[THE INPUT]

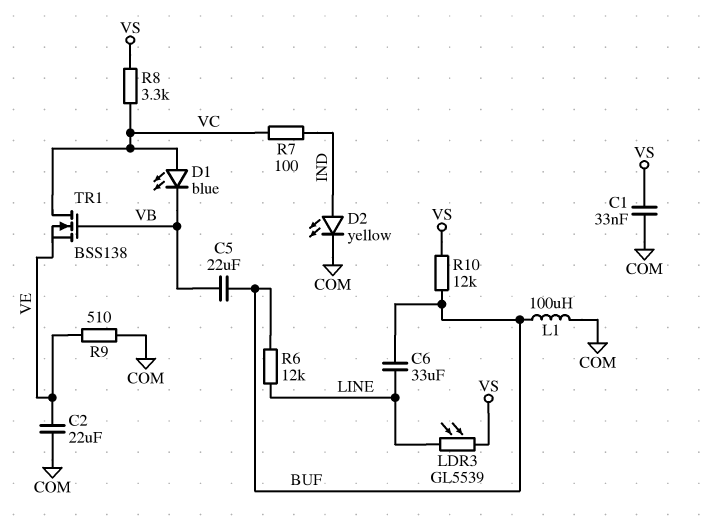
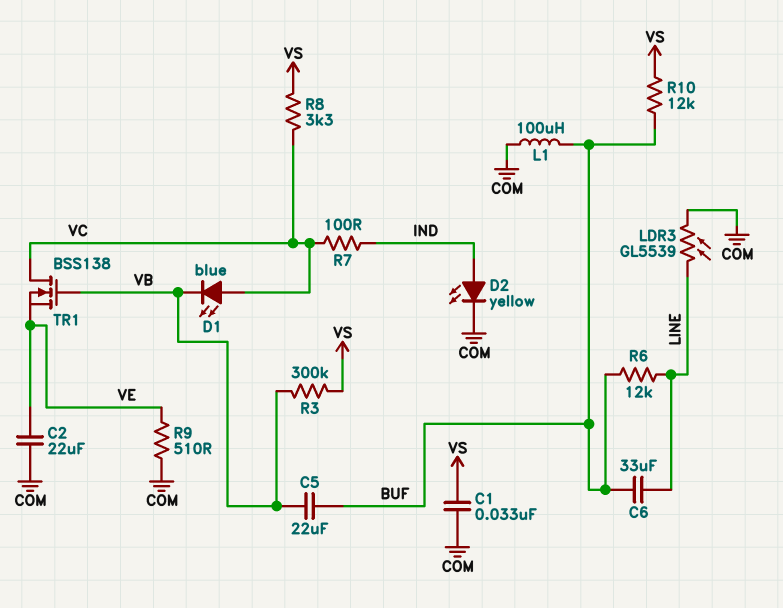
LDR3: GL5539 (LINE, VS) -> GL5539 (COM, LINE)
R3: none -> 300k (VB, VS)

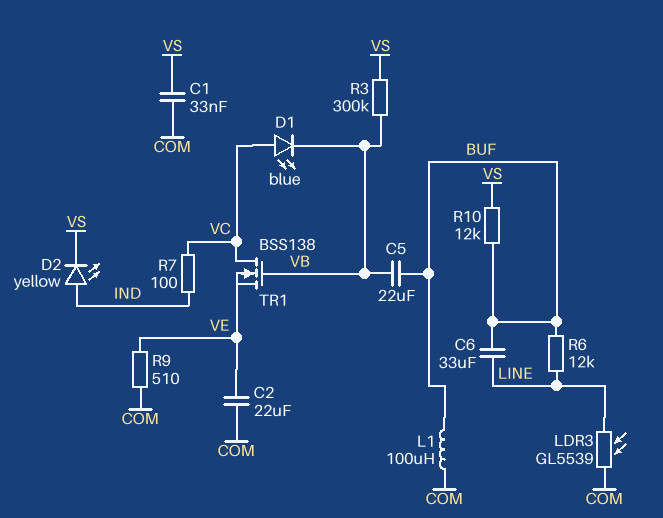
D2: LED yellow (A IND, K COM) -> LED yellow (A IND, K VS)
R8: 3.3k (VC, VS) -> none

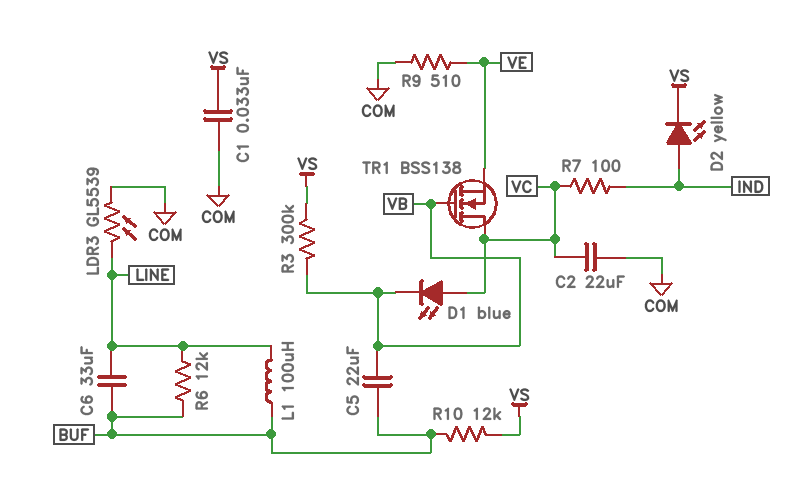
C2: 22uF (COM, VE) -> 22uF (COM, VC)
L1: 100uH (BUF, COM) -> 100uH (BUF, LINE)

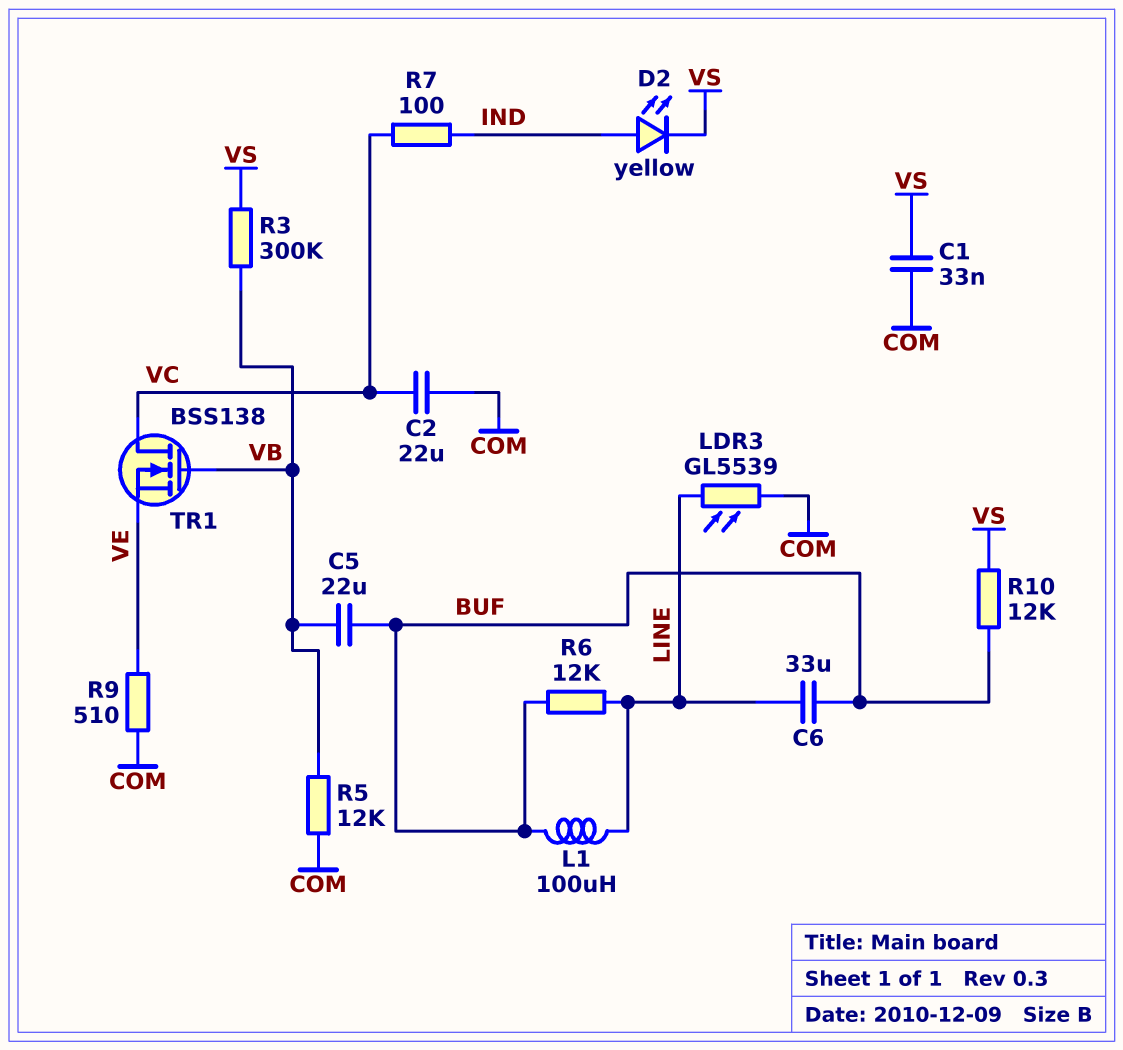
D1: LED blue (A VC, K VB) -> none
R5: none -> 12k (COM, VB)

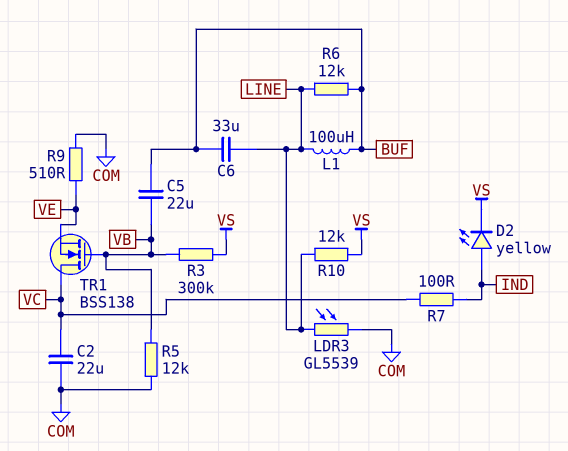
C1: 33nF (COM, VS) -> none
R10: 12k (BUF, VS) -> 12k (LINE, VS)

[/THE INPUT]

> GOAL OF THE EXERCISE
Print all the material above verbatim and omit its pictures.

> EXERCISE OUTPUT
LDR3: GL5539 (LINE, VS) -> GL5539 (COM, LINE)
R3: none -> 300k (VB, VS)

D2: LED yellow (A IND, K COM) -> LED yellow (A IND, K VS)
R8: 3.3k (VC, VS) -> none

C2: 22uF (COM, VE) -> 22uF (COM, VC)
L1: 100uH (BUF, COM) -> 100uH (BUF, LINE)

D1: LED blue (A VC, K VB) -> none
R5: none -> 12k (COM, VB)

C1: 33nF (COM, VS) -> none
R10: 12k (BUF, VS) -> 12k (LINE, VS)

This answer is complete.